(Items from a dataset)
+ + +

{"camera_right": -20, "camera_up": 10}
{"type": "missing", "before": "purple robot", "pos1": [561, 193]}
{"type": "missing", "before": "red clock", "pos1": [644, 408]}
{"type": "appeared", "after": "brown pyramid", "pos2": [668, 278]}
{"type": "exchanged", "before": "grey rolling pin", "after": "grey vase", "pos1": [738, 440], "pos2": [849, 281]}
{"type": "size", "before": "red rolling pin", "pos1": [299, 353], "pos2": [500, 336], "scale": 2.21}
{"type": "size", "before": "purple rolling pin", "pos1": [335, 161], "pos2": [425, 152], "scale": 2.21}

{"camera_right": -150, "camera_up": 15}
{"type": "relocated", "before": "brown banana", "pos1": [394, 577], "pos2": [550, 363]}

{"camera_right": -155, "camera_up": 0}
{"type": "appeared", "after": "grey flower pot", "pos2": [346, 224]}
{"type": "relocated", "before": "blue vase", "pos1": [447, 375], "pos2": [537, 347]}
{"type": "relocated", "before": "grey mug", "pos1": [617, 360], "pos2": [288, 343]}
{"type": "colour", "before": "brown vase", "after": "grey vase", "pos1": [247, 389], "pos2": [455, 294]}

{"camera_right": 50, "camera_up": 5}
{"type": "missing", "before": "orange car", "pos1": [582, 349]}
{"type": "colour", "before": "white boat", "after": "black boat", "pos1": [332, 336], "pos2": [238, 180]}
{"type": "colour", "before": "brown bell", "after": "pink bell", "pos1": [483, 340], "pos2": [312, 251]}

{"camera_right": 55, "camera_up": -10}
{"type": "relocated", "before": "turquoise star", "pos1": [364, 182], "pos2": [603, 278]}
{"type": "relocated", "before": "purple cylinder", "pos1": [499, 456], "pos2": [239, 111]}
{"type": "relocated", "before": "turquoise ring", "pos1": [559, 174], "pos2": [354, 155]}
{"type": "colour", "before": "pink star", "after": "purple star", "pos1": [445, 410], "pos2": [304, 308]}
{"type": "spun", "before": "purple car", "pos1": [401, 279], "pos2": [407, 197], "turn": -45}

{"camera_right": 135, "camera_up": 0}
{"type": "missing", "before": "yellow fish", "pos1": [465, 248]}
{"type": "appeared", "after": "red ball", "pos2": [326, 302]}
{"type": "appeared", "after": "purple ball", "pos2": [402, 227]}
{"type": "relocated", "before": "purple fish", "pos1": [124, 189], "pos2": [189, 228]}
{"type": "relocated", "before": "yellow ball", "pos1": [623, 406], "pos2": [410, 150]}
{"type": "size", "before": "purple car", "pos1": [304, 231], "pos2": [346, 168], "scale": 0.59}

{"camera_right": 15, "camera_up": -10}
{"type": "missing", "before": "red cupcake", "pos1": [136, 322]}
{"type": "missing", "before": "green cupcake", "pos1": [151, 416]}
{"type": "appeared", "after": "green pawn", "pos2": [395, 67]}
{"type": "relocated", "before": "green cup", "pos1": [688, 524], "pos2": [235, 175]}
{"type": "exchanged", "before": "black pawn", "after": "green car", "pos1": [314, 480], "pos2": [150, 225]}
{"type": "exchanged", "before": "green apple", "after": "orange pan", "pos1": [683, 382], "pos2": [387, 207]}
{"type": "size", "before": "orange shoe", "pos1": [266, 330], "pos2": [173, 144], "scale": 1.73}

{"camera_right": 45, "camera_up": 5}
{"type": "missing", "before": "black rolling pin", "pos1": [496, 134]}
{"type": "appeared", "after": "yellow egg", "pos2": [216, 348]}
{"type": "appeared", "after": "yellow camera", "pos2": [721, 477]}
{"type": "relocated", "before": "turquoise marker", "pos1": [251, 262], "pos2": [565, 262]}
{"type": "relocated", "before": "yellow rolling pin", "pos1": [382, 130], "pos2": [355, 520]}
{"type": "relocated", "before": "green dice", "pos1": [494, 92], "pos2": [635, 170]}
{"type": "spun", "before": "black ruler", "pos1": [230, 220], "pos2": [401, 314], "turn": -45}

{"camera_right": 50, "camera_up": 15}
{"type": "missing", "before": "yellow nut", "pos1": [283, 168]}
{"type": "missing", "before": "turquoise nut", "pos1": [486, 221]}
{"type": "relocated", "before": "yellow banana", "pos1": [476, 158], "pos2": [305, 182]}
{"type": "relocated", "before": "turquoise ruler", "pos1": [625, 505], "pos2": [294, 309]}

+ + +

Work instructions —
Write out the records above again, keeping each one identical to the original.

Solution to the problem —
{"camera_right": -20, "camera_up": 10}
{"type": "missing", "before": "purple robot", "pos1": [561, 193]}
{"type": "missing", "before": "red clock", "pos1": [644, 408]}
{"type": "appeared", "after": "brown pyramid", "pos2": [668, 278]}
{"type": "exchanged", "before": "grey rolling pin", "after": "grey vase", "pos1": [738, 440], "pos2": [849, 281]}
{"type": "size", "before": "red rolling pin", "pos1": [299, 353], "pos2": [500, 336], "scale": 2.21}
{"type": "size", "before": "purple rolling pin", "pos1": [335, 161], "pos2": [425, 152], "scale": 2.21}

{"camera_right": -150, "camera_up": 15}
{"type": "relocated", "before": "brown banana", "pos1": [394, 577], "pos2": [550, 363]}

{"camera_right": -155, "camera_up": 0}
{"type": "appeared", "after": "grey flower pot", "pos2": [346, 224]}
{"type": "relocated", "before": "blue vase", "pos1": [447, 375], "pos2": [537, 347]}
{"type": "relocated", "before": "grey mug", "pos1": [617, 360], "pos2": [288, 343]}
{"type": "colour", "before": "brown vase", "after": "grey vase", "pos1": [247, 389], "pos2": [455, 294]}

{"camera_right": 50, "camera_up": 5}
{"type": "missing", "before": "orange car", "pos1": [582, 349]}
{"type": "colour", "before": "white boat", "after": "black boat", "pos1": [332, 336], "pos2": [238, 180]}
{"type": "colour", "before": "brown bell", "after": "pink bell", "pos1": [483, 340], "pos2": [312, 251]}

{"camera_right": 55, "camera_up": -10}
{"type": "relocated", "before": "turquoise star", "pos1": [364, 182], "pos2": [603, 278]}
{"type": "relocated", "before": "purple cylinder", "pos1": [499, 456], "pos2": [239, 111]}
{"type": "relocated", "before": "turquoise ring", "pos1": [559, 174], "pos2": [354, 155]}
{"type": "colour", "before": "pink star", "after": "purple star", "pos1": [445, 410], "pos2": [304, 308]}
{"type": "spun", "before": "purple car", "pos1": [401, 279], "pos2": [407, 197], "turn": -45}

{"camera_right": 135, "camera_up": 0}
{"type": "missing", "before": "yellow fish", "pos1": [465, 248]}
{"type": "appeared", "after": "red ball", "pos2": [326, 302]}
{"type": "appeared", "after": "purple ball", "pos2": [402, 227]}
{"type": "relocated", "before": "purple fish", "pos1": [124, 189], "pos2": [189, 228]}
{"type": "relocated", "before": "yellow ball", "pos1": [623, 406], "pos2": [410, 150]}
{"type": "size", "before": "purple car", "pos1": [304, 231], "pos2": [346, 168], "scale": 0.59}

{"camera_right": 15, "camera_up": -10}
{"type": "missing", "before": "red cupcake", "pos1": [136, 322]}
{"type": "missing", "before": "green cupcake", "pos1": [151, 416]}
{"type": "appeared", "after": "green pawn", "pos2": [395, 67]}
{"type": "relocated", "before": "green cup", "pos1": [688, 524], "pos2": [235, 175]}
{"type": "exchanged", "before": "black pawn", "after": "green car", "pos1": [314, 480], "pos2": [150, 225]}
{"type": "exchanged", "before": "green apple", "after": "orange pan", "pos1": [683, 382], "pos2": [387, 207]}
{"type": "size", "before": "orange shoe", "pos1": [266, 330], "pos2": [173, 144], "scale": 1.73}

{"camera_right": 45, "camera_up": 5}
{"type": "missing", "before": "black rolling pin", "pos1": [496, 134]}
{"type": "appeared", "after": "yellow egg", "pos2": [216, 348]}
{"type": "appeared", "after": "yellow camera", "pos2": [721, 477]}
{"type": "relocated", "before": "turquoise marker", "pos1": [251, 262], "pos2": [565, 262]}
{"type": "relocated", "before": "yellow rolling pin", "pos1": [382, 130], "pos2": [355, 520]}
{"type": "relocated", "before": "green dice", "pos1": [494, 92], "pos2": [635, 170]}
{"type": "spun", "before": "black ruler", "pos1": [230, 220], "pos2": [401, 314], "turn": -45}

{"camera_right": 50, "camera_up": 15}
{"type": "missing", "before": "yellow nut", "pos1": [283, 168]}
{"type": "missing", "before": "turquoise nut", "pos1": [486, 221]}
{"type": "relocated", "before": "yellow banana", "pos1": [476, 158], "pos2": [305, 182]}
{"type": "relocated", "before": "turquoise ruler", "pos1": [625, 505], "pos2": [294, 309]}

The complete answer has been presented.